▶ Source data:
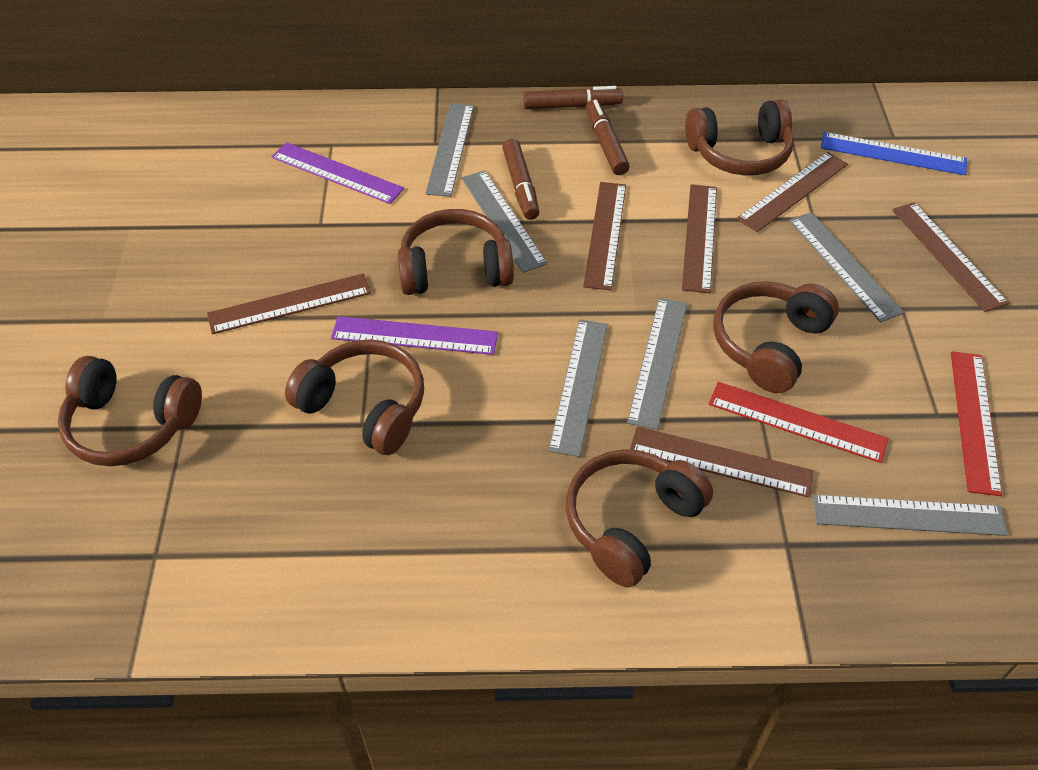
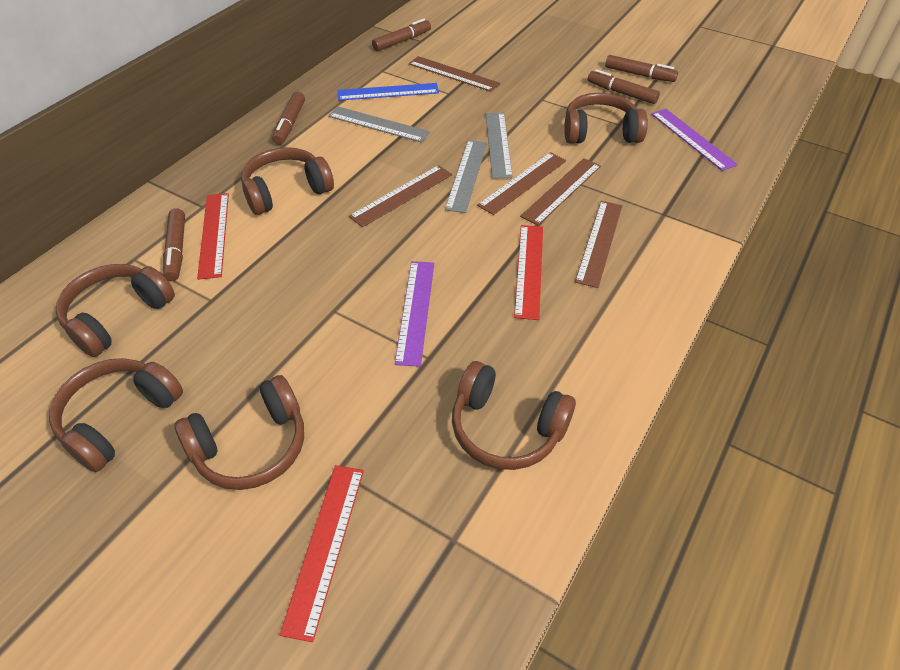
brown marker: 3 -> 5
brown ruler: 6 -> 5
grey ruler: 6 -> 3
red ruler: 2 -> 3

▶ What is being asked:
What you return should be the whole listing, word for word, without its pictures.

▶ Answer below:
brown marker: 3 -> 5
brown ruler: 6 -> 5
grey ruler: 6 -> 3
red ruler: 2 -> 3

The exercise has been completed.